EXERCISE MATERIAL below:

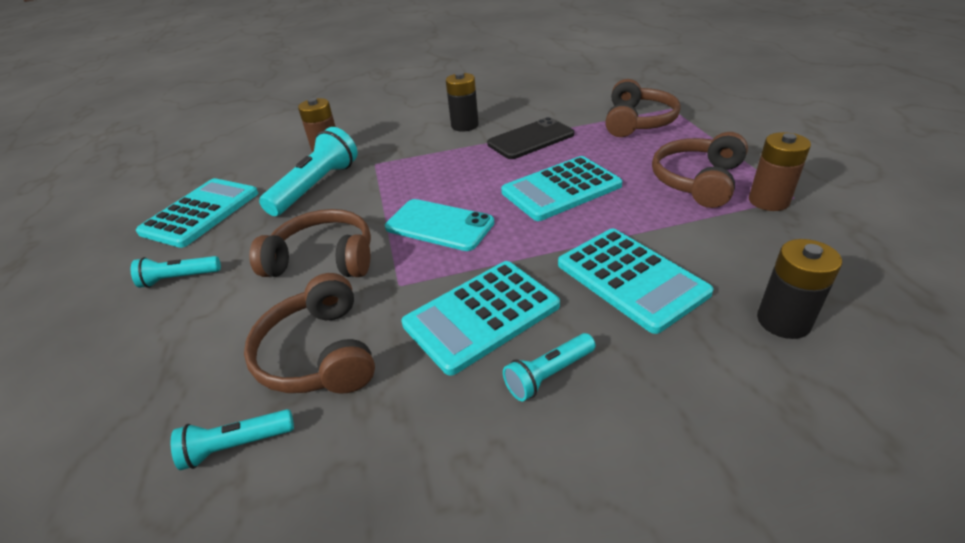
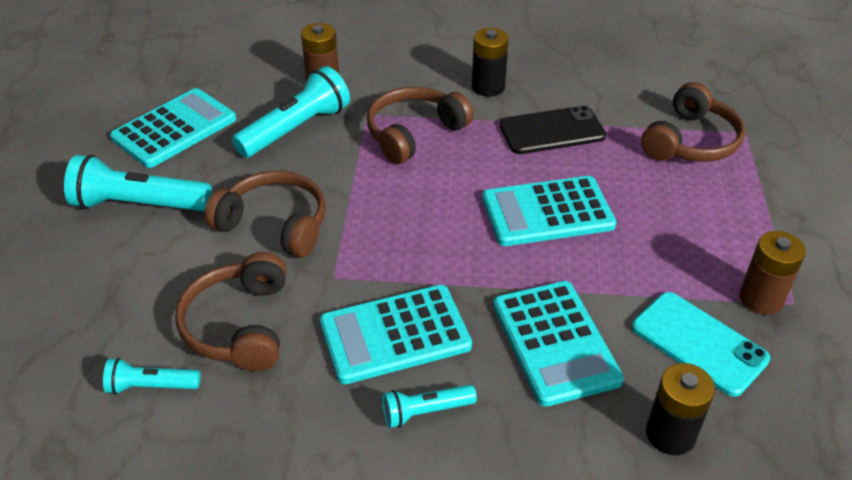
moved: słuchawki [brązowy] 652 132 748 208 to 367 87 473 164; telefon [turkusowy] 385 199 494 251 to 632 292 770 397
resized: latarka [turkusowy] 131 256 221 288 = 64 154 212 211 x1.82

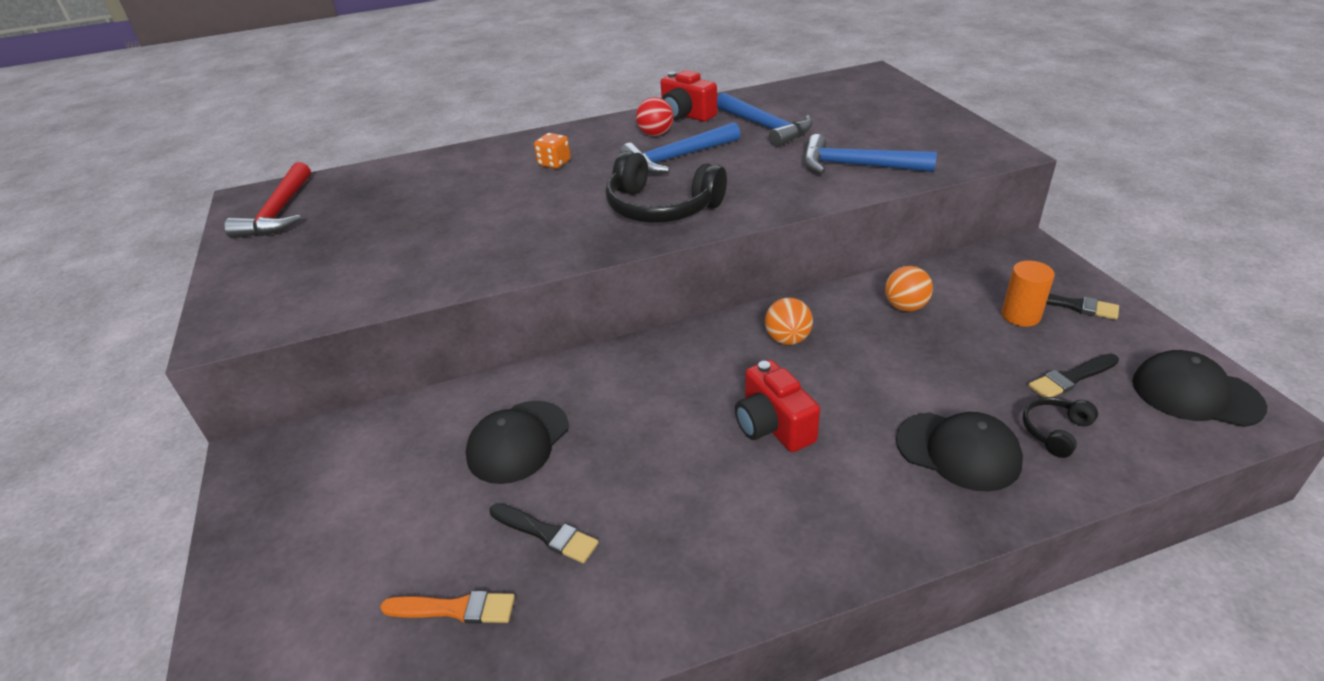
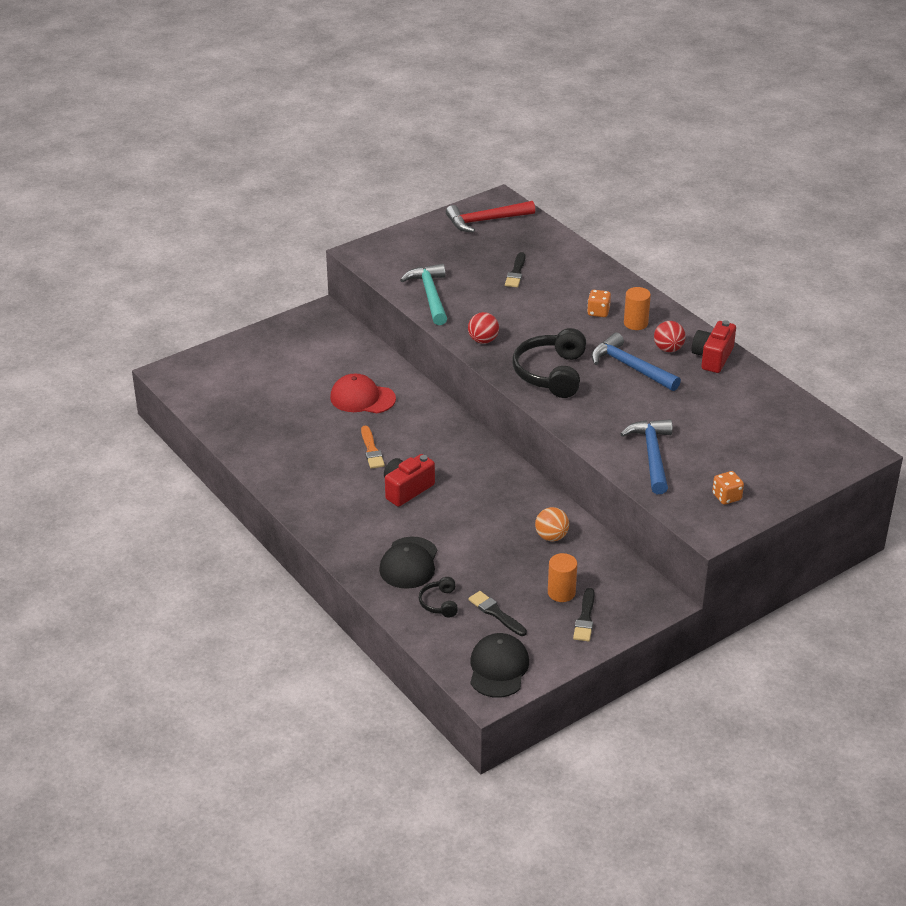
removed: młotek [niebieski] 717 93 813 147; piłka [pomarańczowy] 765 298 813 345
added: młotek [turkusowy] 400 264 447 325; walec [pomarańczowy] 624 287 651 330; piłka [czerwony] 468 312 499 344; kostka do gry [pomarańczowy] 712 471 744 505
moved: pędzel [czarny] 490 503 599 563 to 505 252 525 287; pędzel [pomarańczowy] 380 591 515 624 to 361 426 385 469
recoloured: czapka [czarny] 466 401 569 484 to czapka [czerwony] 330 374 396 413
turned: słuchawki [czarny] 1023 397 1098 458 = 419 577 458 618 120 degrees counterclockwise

End of EXERCISE MATERIAL.

#### EXERCISE OBJECTIVE:
Output, exactly and without pictures, the span of lines that starts at the line containing "resized: latarka [turkusowy]" and ends at the last line above.

#### TASK RESPONSE:
resized: latarka [turkusowy] 131 256 221 288 = 64 154 212 211 x1.82

removed: młotek [niebieski] 717 93 813 147; piłka [pomarańczowy] 765 298 813 345
added: młotek [turkusowy] 400 264 447 325; walec [pomarańczowy] 624 287 651 330; piłka [czerwony] 468 312 499 344; kostka do gry [pomarańczowy] 712 471 744 505
moved: pędzel [czarny] 490 503 599 563 to 505 252 525 287; pędzel [pomarańczowy] 380 591 515 624 to 361 426 385 469
recoloured: czapka [czarny] 466 401 569 484 to czapka [czerwony] 330 374 396 413
turned: słuchawki [czarny] 1023 397 1098 458 = 419 577 458 618 120 degrees counterclockwise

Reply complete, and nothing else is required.